● Problem requirements: Quote the records below in full, exactly as given, with the images taken out.

● Input:
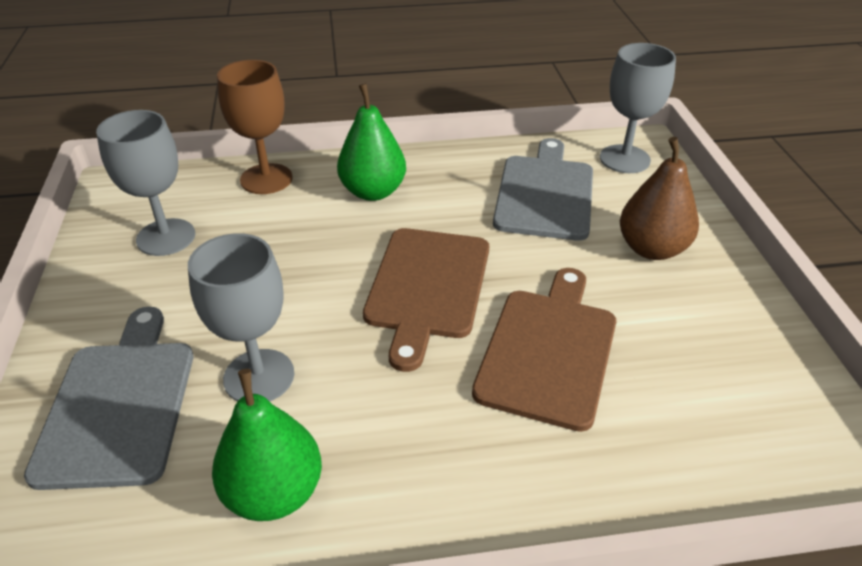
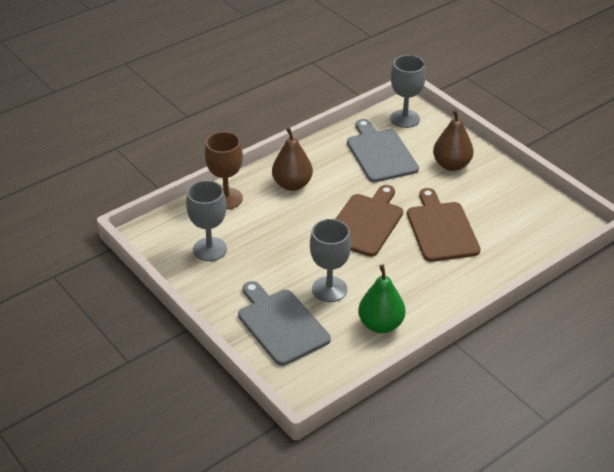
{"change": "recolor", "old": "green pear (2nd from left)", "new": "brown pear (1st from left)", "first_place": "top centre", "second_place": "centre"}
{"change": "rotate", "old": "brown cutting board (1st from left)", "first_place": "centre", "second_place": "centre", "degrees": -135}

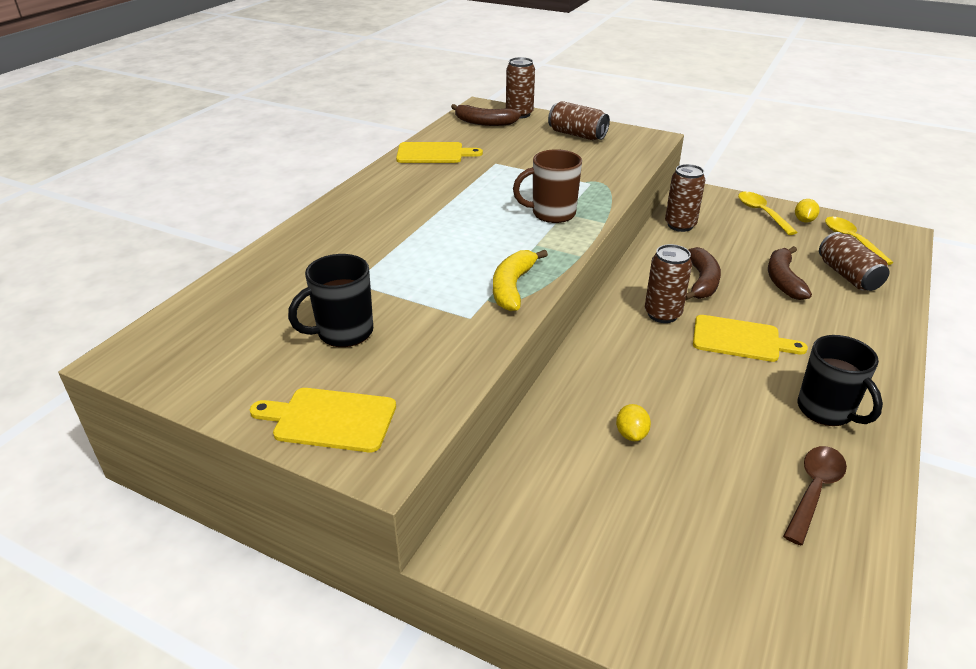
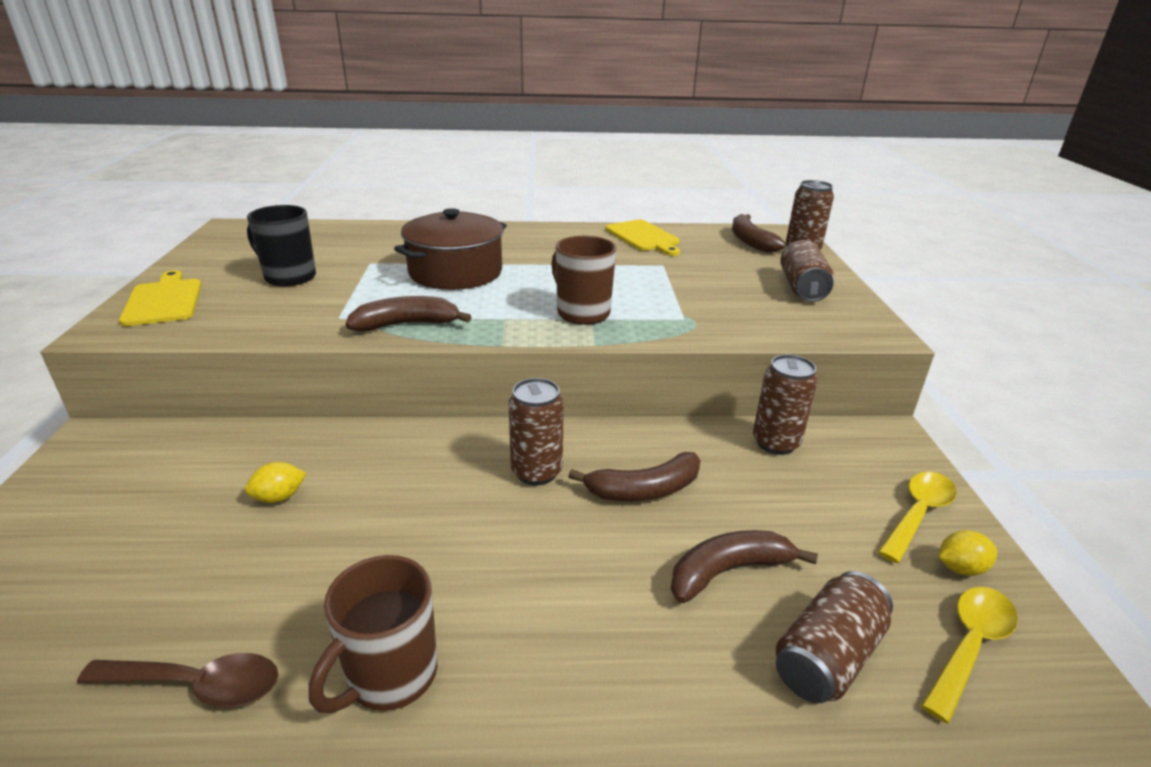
{"change": "recolor", "old": "yellow banana", "new": "brown banana (1st from left)", "first_place": "centre", "second_place": "centre"}
{"change": "delete", "old": "yellow cutting board (3rd from left)", "first_place": "middle right"}
{"change": "recolor", "old": "black mug (2nd from left)", "new": "brown mug (1st from left)", "first_place": "middle right", "second_place": "bottom left"}
{"change": "insert", "new": "brown pot", "second_place": "top centre"}

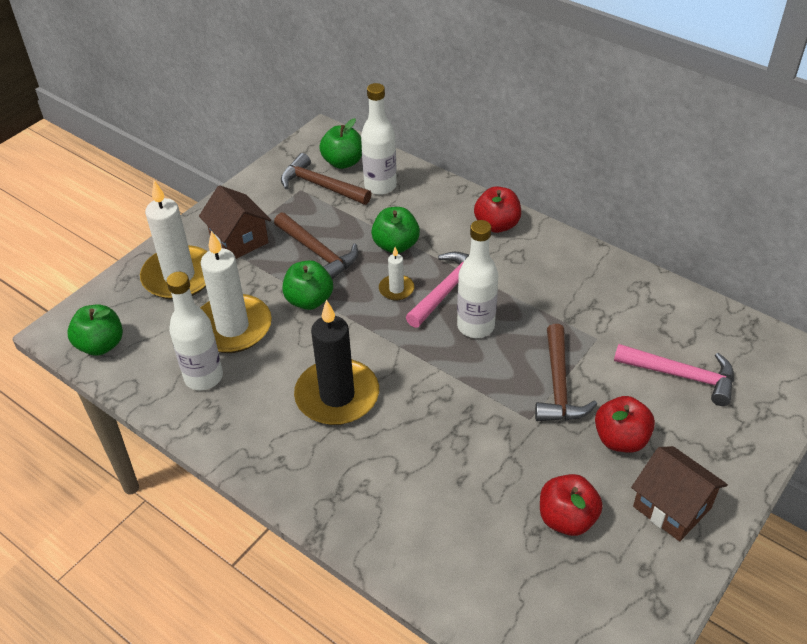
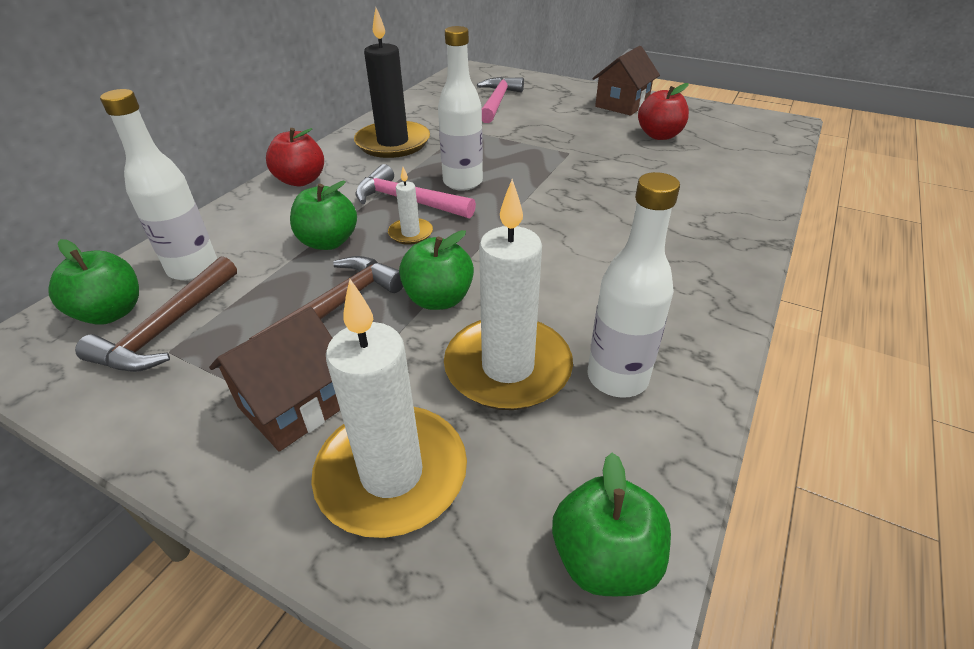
{"change": "move", "old": "black candle", "first_place": "centre", "second_place": "top centre"}
{"change": "delete", "old": "brown hammer (3rd from left)", "first_place": "middle right"}
{"change": "delete", "old": "red apple (3rd from left)", "first_place": "middle right"}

● Completed exercise:
{"change": "recolor", "old": "green pear (2nd from left)", "new": "brown pear (1st from left)", "first_place": "top centre", "second_place": "centre"}
{"change": "rotate", "old": "brown cutting board (1st from left)", "first_place": "centre", "second_place": "centre", "degrees": -135}

{"change": "recolor", "old": "yellow banana", "new": "brown banana (1st from left)", "first_place": "centre", "second_place": "centre"}
{"change": "delete", "old": "yellow cutting board (3rd from left)", "first_place": "middle right"}
{"change": "recolor", "old": "black mug (2nd from left)", "new": "brown mug (1st from left)", "first_place": "middle right", "second_place": "bottom left"}
{"change": "insert", "new": "brown pot", "second_place": "top centre"}

{"change": "move", "old": "black candle", "first_place": "centre", "second_place": "top centre"}
{"change": "delete", "old": "brown hammer (3rd from left)", "first_place": "middle right"}
{"change": "delete", "old": "red apple (3rd from left)", "first_place": "middle right"}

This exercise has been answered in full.